BEGIN Study material

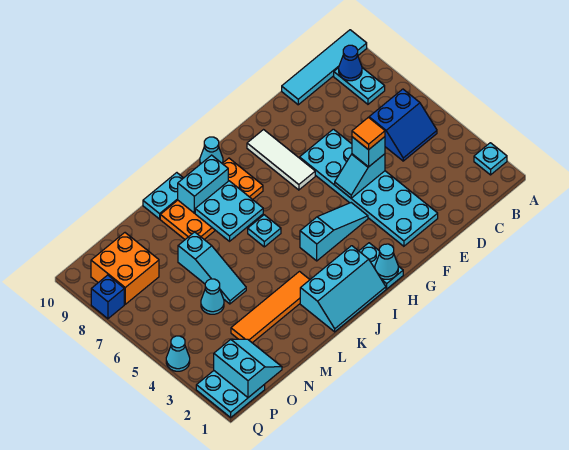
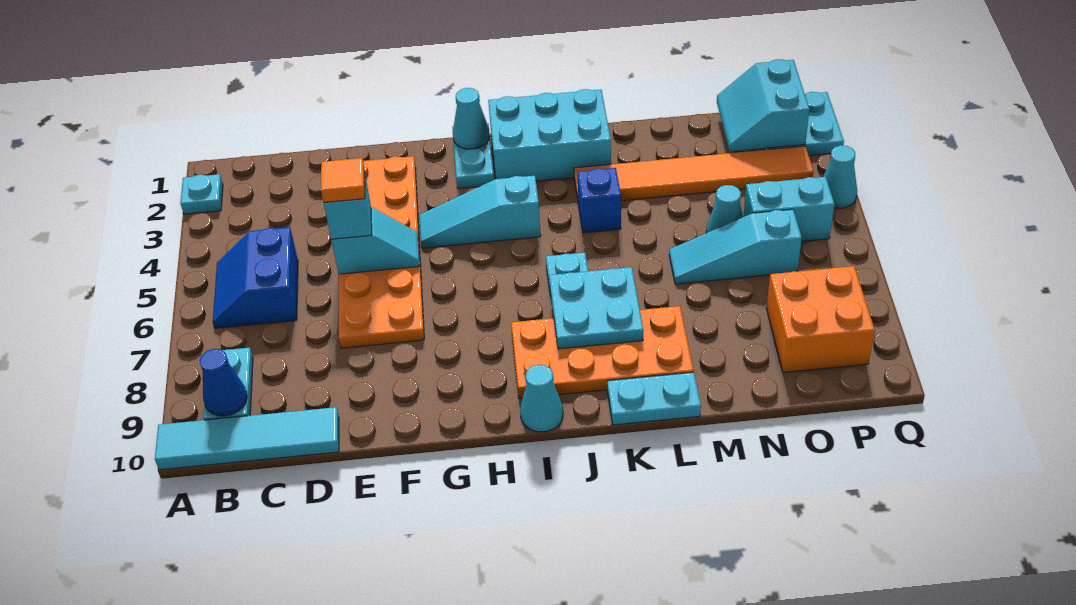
blue 2x2 slope [369,89,437,161] -> blue 2x2 slope turned to [213,227,298,328]
cyan 2x6 plate [300,129,438,246] -> orange 2x6 plate [339,156,424,348]
white 1x3 tile [247,130,315,190] -> none
cyan 2x3 slope [300,246,386,332] -> cyan 2x3 brick [488,89,611,181]
cyan 1x2 brick [178,155,228,213] -> cyan 1x2 brick moved to [743,177,834,241]
orange 1x4 tile [231,272,310,343] -> orange 1x6 tile [574,146,814,204]
cyan 1x3 slope [178,232,246,304] -> cyan 1x3 slope turned to [669,209,802,284]
blue 1x1 brick [91,275,124,319] -> blue 1x1 brick moved to [578,168,621,233]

END Study material

> [Activity] Your answer must be an exact transcription of the records above, minus the pictures.

> [Response to the task]
blue 2x2 slope [369,89,437,161] -> blue 2x2 slope turned to [213,227,298,328]
cyan 2x6 plate [300,129,438,246] -> orange 2x6 plate [339,156,424,348]
white 1x3 tile [247,130,315,190] -> none
cyan 2x3 slope [300,246,386,332] -> cyan 2x3 brick [488,89,611,181]
cyan 1x2 brick [178,155,228,213] -> cyan 1x2 brick moved to [743,177,834,241]
orange 1x4 tile [231,272,310,343] -> orange 1x6 tile [574,146,814,204]
cyan 1x3 slope [178,232,246,304] -> cyan 1x3 slope turned to [669,209,802,284]
blue 1x1 brick [91,275,124,319] -> blue 1x1 brick moved to [578,168,621,233]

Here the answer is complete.